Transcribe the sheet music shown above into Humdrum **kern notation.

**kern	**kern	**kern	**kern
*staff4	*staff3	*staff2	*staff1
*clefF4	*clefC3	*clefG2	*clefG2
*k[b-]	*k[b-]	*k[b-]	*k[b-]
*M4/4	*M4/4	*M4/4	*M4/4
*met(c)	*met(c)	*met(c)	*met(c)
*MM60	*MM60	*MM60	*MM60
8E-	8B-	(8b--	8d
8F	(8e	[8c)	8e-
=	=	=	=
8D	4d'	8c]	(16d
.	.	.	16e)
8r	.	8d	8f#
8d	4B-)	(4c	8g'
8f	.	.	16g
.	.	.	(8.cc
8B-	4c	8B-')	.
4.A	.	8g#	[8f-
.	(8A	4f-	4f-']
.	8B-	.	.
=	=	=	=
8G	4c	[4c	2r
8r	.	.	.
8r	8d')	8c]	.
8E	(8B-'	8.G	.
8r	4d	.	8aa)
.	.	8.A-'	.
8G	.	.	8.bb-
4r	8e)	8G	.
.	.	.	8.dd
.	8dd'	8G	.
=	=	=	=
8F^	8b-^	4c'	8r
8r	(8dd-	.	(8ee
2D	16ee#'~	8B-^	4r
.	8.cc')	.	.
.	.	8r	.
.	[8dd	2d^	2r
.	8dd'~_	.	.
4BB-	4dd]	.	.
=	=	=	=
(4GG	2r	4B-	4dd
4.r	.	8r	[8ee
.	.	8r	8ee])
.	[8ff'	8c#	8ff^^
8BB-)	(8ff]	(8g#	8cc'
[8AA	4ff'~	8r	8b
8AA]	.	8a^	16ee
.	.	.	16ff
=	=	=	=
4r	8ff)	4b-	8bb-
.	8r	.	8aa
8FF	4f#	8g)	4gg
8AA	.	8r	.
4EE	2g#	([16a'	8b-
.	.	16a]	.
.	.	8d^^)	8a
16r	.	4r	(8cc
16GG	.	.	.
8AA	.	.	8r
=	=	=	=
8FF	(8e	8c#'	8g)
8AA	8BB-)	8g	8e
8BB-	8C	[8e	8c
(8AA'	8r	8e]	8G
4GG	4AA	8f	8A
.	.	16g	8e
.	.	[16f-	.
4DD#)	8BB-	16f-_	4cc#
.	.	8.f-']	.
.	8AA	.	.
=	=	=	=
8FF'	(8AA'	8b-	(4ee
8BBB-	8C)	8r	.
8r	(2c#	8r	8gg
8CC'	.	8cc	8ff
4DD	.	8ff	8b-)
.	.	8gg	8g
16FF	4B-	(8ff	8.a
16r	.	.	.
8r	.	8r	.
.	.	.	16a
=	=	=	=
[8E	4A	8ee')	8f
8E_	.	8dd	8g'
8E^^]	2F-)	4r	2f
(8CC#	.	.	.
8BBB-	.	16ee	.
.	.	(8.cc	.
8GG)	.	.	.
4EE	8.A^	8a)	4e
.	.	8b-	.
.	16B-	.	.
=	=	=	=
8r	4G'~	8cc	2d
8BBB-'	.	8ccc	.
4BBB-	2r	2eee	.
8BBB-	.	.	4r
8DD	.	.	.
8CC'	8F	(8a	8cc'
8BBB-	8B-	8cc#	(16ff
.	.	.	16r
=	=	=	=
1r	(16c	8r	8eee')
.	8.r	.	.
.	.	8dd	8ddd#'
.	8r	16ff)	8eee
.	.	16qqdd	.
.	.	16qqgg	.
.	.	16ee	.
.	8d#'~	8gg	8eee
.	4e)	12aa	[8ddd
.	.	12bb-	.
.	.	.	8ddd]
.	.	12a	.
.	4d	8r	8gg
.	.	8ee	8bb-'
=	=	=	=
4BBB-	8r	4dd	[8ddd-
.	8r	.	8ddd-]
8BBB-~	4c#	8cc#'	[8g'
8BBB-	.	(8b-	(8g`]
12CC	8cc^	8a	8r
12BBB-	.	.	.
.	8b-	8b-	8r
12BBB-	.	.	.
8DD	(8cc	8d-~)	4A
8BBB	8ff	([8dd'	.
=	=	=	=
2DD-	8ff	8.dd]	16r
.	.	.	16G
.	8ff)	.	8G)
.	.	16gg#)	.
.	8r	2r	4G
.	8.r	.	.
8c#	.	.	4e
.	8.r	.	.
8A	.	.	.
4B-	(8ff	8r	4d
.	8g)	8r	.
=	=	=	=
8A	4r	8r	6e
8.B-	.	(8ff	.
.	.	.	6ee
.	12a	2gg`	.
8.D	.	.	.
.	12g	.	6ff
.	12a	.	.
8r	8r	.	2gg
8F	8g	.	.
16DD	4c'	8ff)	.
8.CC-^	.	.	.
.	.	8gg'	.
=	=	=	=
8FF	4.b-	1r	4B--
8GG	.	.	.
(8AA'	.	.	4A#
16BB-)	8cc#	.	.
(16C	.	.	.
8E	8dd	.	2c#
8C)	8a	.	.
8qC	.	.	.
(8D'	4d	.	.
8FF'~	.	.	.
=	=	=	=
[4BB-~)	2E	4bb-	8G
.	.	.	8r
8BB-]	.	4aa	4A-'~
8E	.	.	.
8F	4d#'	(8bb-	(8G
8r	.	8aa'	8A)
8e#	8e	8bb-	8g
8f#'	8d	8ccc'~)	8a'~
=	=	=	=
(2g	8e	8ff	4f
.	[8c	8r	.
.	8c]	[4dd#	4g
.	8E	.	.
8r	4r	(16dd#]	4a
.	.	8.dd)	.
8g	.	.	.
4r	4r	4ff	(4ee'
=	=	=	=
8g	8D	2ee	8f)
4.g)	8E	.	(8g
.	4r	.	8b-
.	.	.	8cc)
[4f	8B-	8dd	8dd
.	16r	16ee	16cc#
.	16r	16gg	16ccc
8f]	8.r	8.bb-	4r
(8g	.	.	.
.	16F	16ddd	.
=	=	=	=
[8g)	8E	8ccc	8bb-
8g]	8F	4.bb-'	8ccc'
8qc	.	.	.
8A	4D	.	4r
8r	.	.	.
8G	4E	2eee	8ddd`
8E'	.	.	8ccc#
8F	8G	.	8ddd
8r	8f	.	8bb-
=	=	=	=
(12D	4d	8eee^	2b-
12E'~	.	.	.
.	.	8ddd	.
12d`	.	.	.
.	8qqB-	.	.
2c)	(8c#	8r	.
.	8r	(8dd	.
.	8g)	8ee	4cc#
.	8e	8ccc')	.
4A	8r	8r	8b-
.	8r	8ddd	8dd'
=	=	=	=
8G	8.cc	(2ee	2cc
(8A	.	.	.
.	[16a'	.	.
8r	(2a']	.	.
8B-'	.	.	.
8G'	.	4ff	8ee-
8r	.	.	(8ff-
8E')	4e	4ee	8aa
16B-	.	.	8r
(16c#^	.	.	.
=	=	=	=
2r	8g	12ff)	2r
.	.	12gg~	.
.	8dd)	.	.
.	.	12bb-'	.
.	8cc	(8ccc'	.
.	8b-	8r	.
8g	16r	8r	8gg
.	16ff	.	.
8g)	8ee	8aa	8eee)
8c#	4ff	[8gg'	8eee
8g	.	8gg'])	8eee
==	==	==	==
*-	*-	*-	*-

----

__GIVEN PROBLEM__
Pull out each line of the material above that contains the string "kern". Case counts.

__OUTPUT OF THE TASK__
Transcribe the sheet music shown above into Humdrum **kern notation.
**kern	**kern	**kern	**kern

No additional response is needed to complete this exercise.